§ **HOW TO COMPLETE THIS TASK**: In the entries below, which lines run from the one containing "red arrow: (202, 83) -> (251, 66), turned 60" to the one containing "pink rectangle: (101, 101)"? Copy exactly those lines, ends included, and no others.

§ **RECORDS FOR THE TASK**:

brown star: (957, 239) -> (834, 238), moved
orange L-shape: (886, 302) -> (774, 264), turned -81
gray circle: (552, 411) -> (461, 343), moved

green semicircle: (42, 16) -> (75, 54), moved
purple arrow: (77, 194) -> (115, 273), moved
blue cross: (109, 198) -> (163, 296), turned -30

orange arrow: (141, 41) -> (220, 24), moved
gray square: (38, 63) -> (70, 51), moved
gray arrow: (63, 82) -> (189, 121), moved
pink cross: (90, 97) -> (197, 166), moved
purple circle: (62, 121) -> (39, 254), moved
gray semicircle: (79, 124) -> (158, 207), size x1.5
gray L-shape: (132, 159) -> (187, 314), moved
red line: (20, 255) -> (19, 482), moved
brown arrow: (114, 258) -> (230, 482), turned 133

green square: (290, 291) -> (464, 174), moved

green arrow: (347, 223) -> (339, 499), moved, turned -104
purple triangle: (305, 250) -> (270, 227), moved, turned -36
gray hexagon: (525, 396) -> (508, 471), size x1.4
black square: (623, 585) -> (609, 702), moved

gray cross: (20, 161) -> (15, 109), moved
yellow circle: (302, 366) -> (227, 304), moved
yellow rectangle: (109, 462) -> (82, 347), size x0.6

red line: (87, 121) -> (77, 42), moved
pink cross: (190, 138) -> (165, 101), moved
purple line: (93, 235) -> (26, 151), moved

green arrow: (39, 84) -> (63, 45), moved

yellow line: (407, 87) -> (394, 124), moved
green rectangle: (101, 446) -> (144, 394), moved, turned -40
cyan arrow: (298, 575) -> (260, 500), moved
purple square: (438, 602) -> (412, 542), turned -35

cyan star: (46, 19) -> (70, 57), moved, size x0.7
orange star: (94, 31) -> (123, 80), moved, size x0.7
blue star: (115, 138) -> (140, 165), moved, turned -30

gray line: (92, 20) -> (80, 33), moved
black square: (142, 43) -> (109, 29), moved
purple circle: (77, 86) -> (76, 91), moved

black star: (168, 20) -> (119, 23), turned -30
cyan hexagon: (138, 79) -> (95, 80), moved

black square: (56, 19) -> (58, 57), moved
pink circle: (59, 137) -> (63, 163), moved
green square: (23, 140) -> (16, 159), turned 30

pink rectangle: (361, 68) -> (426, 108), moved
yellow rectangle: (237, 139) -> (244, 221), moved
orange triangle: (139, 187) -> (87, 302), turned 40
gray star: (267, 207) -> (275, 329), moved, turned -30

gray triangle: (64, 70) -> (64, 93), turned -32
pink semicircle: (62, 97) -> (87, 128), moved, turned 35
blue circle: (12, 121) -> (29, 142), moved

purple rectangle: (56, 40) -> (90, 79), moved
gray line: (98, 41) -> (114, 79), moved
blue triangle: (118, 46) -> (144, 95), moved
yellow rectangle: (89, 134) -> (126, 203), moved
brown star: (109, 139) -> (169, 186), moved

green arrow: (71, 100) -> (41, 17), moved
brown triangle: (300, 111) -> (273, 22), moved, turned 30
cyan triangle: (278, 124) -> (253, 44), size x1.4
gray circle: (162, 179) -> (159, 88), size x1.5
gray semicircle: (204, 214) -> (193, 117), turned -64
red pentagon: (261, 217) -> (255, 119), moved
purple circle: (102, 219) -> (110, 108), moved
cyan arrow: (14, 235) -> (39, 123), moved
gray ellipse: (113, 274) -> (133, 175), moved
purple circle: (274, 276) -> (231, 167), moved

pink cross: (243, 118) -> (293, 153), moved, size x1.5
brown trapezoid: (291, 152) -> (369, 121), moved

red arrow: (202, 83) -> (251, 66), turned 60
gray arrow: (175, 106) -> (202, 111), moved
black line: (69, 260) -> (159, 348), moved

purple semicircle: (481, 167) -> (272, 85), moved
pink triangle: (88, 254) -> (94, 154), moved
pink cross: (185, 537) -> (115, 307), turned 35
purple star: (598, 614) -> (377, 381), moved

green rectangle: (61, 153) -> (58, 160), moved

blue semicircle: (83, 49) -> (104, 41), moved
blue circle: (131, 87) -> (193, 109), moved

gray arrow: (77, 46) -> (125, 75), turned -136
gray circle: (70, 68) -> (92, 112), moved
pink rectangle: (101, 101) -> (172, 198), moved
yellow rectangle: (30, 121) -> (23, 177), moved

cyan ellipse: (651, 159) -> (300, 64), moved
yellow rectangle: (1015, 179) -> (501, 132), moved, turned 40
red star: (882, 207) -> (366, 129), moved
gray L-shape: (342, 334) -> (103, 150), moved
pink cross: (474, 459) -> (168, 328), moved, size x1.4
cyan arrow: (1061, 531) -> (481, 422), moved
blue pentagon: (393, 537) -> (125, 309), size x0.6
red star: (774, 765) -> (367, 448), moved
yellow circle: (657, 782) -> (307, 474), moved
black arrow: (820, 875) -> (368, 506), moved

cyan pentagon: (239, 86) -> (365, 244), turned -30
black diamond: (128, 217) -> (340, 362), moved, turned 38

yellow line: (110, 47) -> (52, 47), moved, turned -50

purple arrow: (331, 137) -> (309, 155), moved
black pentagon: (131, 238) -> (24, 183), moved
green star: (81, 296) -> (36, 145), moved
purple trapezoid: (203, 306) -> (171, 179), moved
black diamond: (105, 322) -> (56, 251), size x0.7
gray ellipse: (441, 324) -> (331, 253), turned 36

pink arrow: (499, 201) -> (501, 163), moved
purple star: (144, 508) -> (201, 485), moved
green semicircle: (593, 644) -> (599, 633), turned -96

§ **ANSWER TO THIS EXERCISE**:
red arrow: (202, 83) -> (251, 66), turned 60
gray arrow: (175, 106) -> (202, 111), moved
black line: (69, 260) -> (159, 348), moved

purple semicircle: (481, 167) -> (272, 85), moved
pink triangle: (88, 254) -> (94, 154), moved
pink cross: (185, 537) -> (115, 307), turned 35
purple star: (598, 614) -> (377, 381), moved

green rectangle: (61, 153) -> (58, 160), moved

blue semicircle: (83, 49) -> (104, 41), moved
blue circle: (131, 87) -> (193, 109), moved

gray arrow: (77, 46) -> (125, 75), turned -136
gray circle: (70, 68) -> (92, 112), moved
pink rectangle: (101, 101) -> (172, 198), moved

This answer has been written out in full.